* [AIM OF THE EXERCISE]: Omit the images and return the remaining entries unchanged.

* [LISTED RECORDS]:

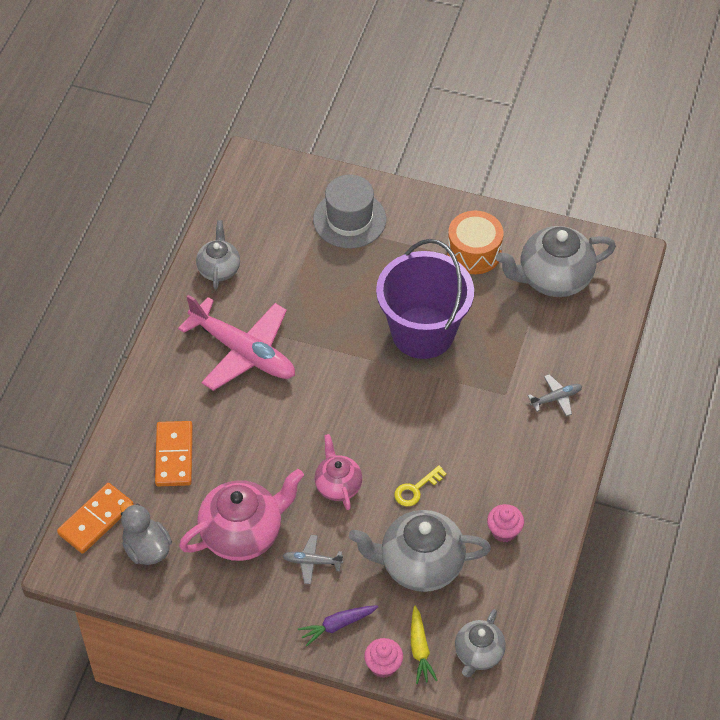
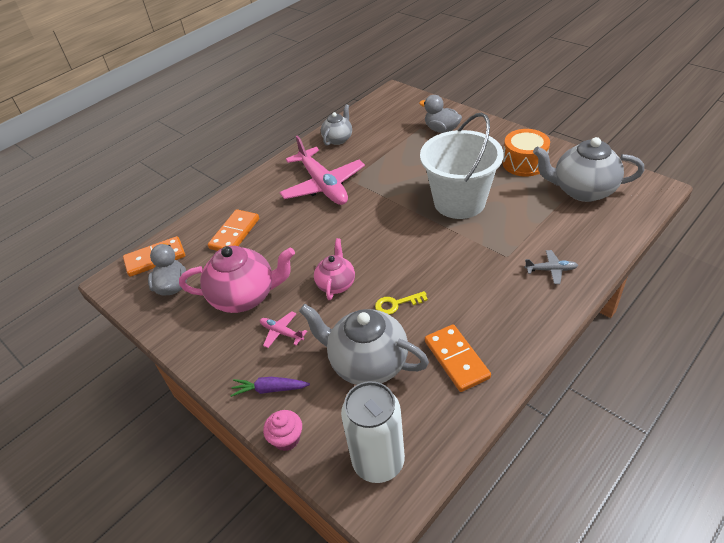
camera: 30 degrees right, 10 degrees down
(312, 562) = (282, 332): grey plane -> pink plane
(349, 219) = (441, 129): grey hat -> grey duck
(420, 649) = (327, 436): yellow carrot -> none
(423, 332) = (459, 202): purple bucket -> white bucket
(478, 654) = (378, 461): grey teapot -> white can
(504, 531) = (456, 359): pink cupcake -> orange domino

* [PROBLEM SOLUTION]:
camera: 30 degrees right, 10 degrees down
(312, 562) = (282, 332): grey plane -> pink plane
(349, 219) = (441, 129): grey hat -> grey duck
(420, 649) = (327, 436): yellow carrot -> none
(423, 332) = (459, 202): purple bucket -> white bucket
(478, 654) = (378, 461): grey teapot -> white can
(504, 531) = (456, 359): pink cupcake -> orange domino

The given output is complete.